Every line from the line containing "camera: 30 degrees left, 0 degrees up" to the end of the data must appear in the answer exactly as it appears there, and nothing else.

> [SOURCE MATERIAL]:
--*--

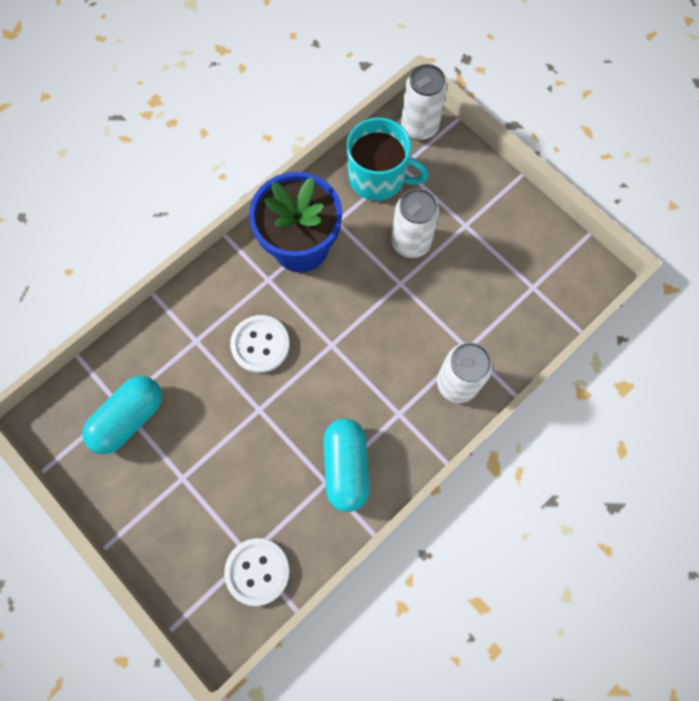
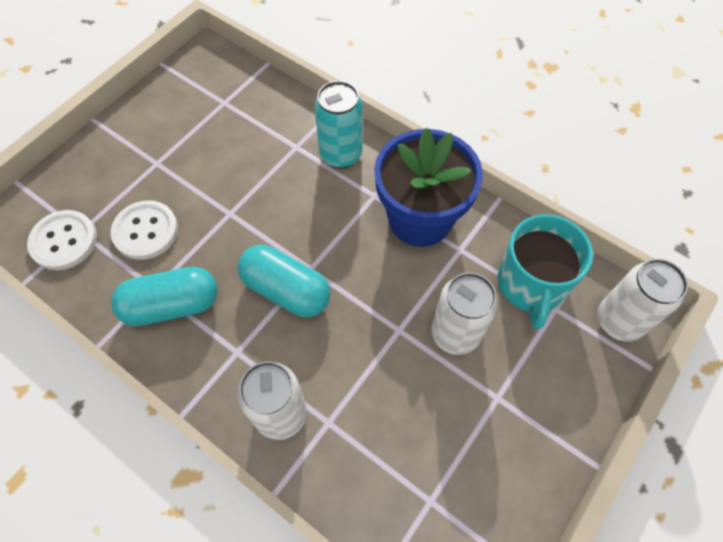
camera: 80 degrees right, 10 degrees down
(129, 418) = (211, 111): turquoise capsule -> turquoise capsule (286, 290)
(215, 301) = (341, 154): none -> turquoise can
(260, 344) = (299, 201): white button -> white button (146, 231)

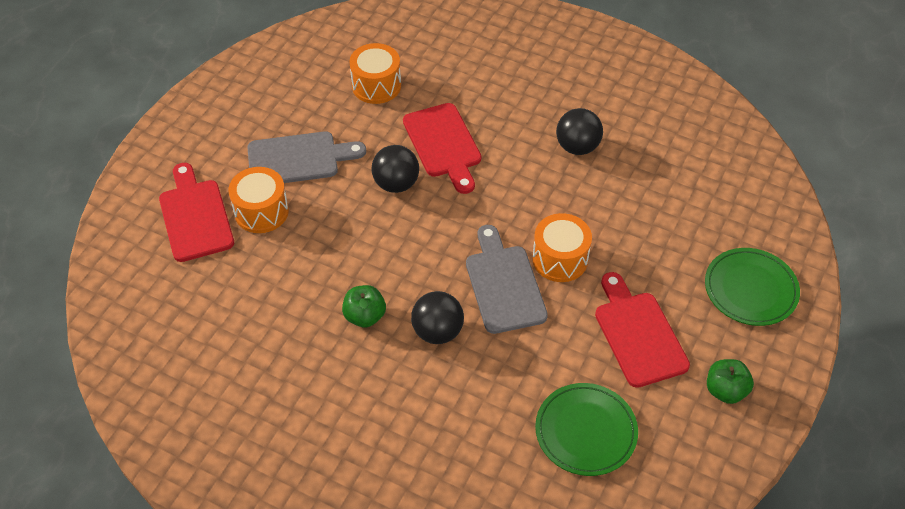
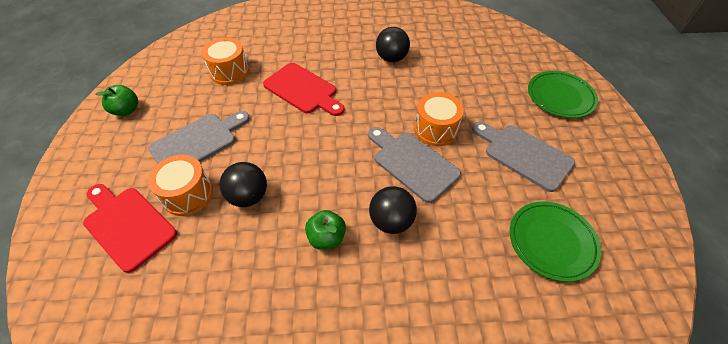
camera: 30 degrees left, 0 degrees up
(396, 184) = (286, 129): black ball -> black ball (248, 196)
(638, 334) = (524, 155): red cutting board -> grey cutting board
(725, 390) = (605, 165): green apple -> green apple (126, 110)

--*--

> [WRITTEN SOLUTION]:
camera: 30 degrees left, 0 degrees up
(396, 184) = (286, 129): black ball -> black ball (248, 196)
(638, 334) = (524, 155): red cutting board -> grey cutting board
(725, 390) = (605, 165): green apple -> green apple (126, 110)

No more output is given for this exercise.